• Task instructions: Lines of the data that contain the word "arrow" are the ones to copy.

┄┄┄┄┄┄

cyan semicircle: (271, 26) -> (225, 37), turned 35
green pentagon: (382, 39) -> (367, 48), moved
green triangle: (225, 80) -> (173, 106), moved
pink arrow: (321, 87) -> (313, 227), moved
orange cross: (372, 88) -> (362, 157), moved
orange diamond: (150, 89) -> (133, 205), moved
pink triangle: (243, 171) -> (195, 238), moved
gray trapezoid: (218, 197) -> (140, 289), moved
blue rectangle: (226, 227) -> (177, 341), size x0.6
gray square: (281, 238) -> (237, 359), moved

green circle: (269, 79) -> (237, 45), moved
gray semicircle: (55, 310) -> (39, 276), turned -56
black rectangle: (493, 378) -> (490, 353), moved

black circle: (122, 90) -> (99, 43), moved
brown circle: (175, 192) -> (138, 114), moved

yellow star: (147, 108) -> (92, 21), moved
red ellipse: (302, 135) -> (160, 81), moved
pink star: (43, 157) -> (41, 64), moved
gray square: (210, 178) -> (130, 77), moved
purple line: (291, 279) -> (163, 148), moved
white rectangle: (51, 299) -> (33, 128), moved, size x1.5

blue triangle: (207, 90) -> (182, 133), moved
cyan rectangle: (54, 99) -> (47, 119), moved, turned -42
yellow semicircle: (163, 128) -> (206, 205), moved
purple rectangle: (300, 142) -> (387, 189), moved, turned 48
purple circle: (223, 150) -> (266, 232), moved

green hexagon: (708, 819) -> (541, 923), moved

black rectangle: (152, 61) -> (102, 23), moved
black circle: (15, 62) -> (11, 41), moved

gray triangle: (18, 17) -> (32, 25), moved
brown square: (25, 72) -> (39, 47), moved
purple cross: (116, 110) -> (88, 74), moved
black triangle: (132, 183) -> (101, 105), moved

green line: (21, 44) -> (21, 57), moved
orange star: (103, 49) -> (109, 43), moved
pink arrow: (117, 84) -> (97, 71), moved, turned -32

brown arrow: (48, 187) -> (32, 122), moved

┄┄┄┄┄┄

• Response to the exercise:
pink arrow: (321, 87) -> (313, 227), moved
pink arrow: (117, 84) -> (97, 71), moved, turned -32
brown arrow: (48, 187) -> (32, 122), moved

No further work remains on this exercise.